## Data supplied
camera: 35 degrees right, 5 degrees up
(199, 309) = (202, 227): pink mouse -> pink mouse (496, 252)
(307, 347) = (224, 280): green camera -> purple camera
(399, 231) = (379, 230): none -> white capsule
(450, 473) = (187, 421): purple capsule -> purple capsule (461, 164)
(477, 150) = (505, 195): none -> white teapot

## About this exercise
What is needed is an exact, complete copy of the entries above.

## Answer section
camera: 35 degrees right, 5 degrees up
(199, 309) = (202, 227): pink mouse -> pink mouse (496, 252)
(307, 347) = (224, 280): green camera -> purple camera
(399, 231) = (379, 230): none -> white capsule
(450, 473) = (187, 421): purple capsule -> purple capsule (461, 164)
(477, 150) = (505, 195): none -> white teapot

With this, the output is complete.